After the line containing "orange glue stick [678,289,705,332] -> none", copy nothing more; up to and including it, copy every line of the listing exactly from the first, leaving out the pictures.

**Input for this task:**
<<<<

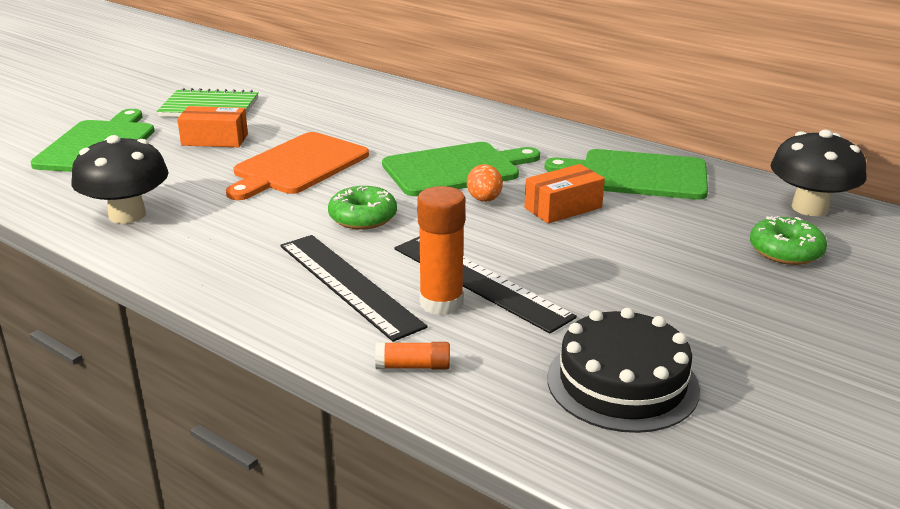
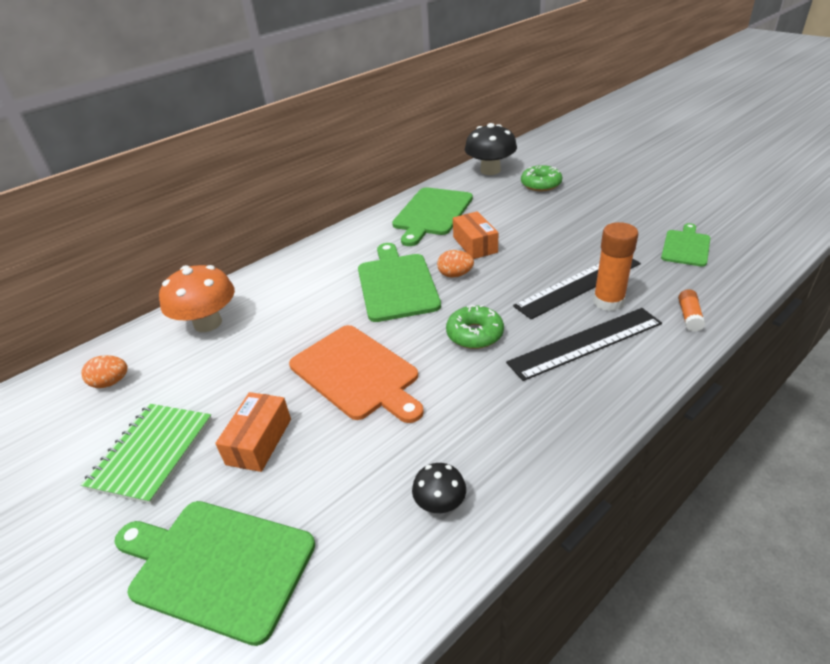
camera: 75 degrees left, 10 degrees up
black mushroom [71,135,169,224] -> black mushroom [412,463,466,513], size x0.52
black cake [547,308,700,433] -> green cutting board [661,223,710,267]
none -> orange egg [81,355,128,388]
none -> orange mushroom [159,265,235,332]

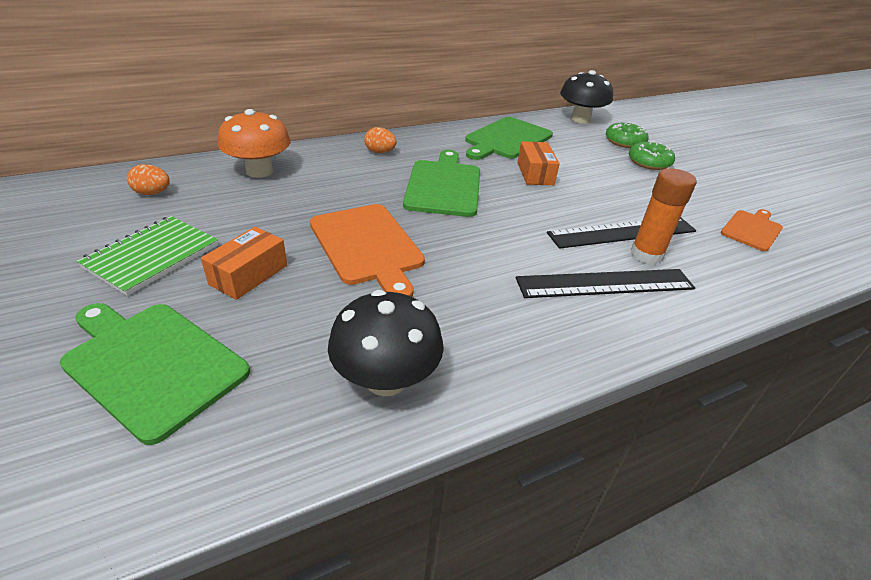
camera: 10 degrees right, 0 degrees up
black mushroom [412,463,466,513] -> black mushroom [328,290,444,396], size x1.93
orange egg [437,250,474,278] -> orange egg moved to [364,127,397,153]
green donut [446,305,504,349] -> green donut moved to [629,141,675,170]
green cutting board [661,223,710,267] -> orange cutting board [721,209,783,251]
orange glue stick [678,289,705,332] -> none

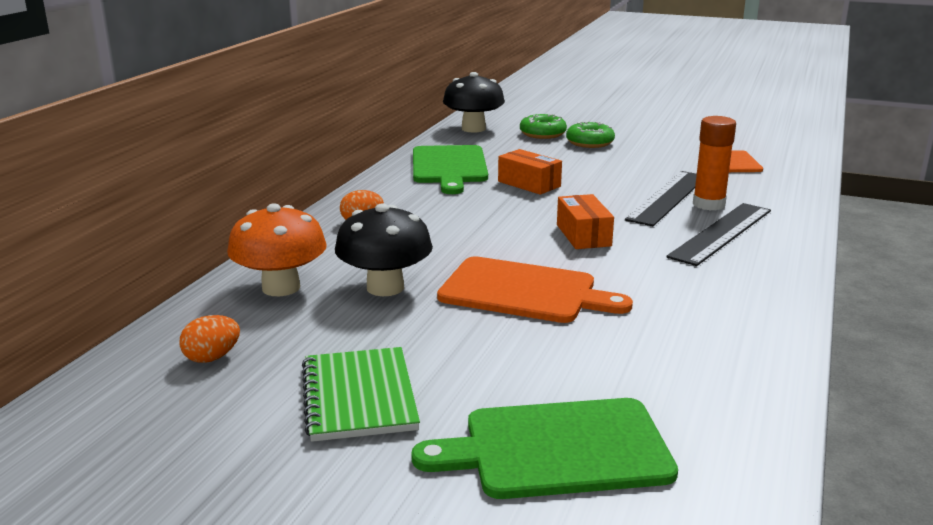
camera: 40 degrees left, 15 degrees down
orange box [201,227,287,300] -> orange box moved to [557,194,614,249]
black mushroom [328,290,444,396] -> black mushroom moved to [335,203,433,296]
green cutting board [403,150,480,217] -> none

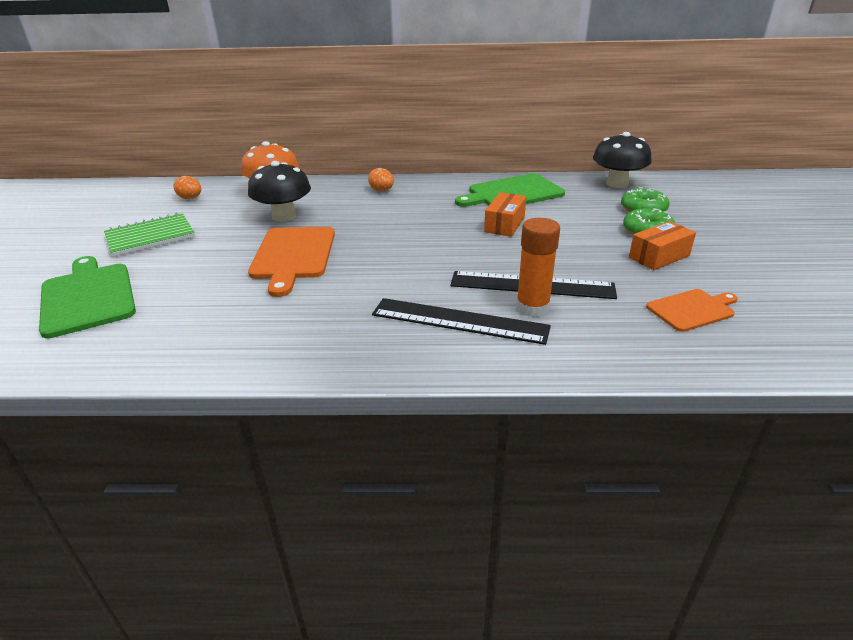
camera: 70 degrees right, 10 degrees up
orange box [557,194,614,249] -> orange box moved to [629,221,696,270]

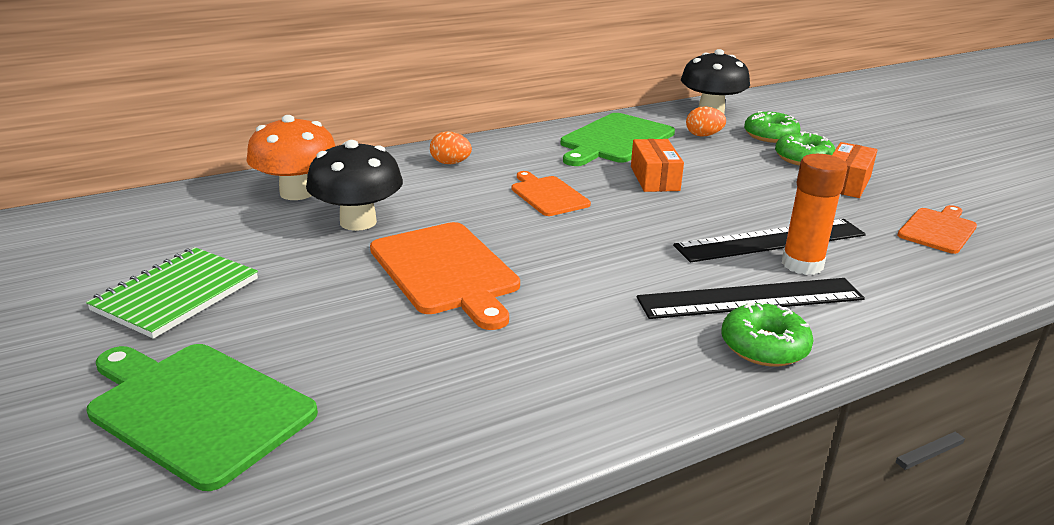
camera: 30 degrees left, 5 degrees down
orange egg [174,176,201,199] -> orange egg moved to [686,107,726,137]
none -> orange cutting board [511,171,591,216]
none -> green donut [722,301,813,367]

>>>>

**Answer for the task:**
camera: 75 degrees left, 10 degrees up
black mushroom [71,135,169,224] -> black mushroom [412,463,466,513], size x0.52
black cake [547,308,700,433] -> green cutting board [661,223,710,267]
none -> orange egg [81,355,128,388]
none -> orange mushroom [159,265,235,332]

camera: 10 degrees right, 0 degrees up
black mushroom [412,463,466,513] -> black mushroom [328,290,444,396], size x1.93
orange egg [437,250,474,278] -> orange egg moved to [364,127,397,153]
green donut [446,305,504,349] -> green donut moved to [629,141,675,170]
green cutting board [661,223,710,267] -> orange cutting board [721,209,783,251]
orange glue stick [678,289,705,332] -> none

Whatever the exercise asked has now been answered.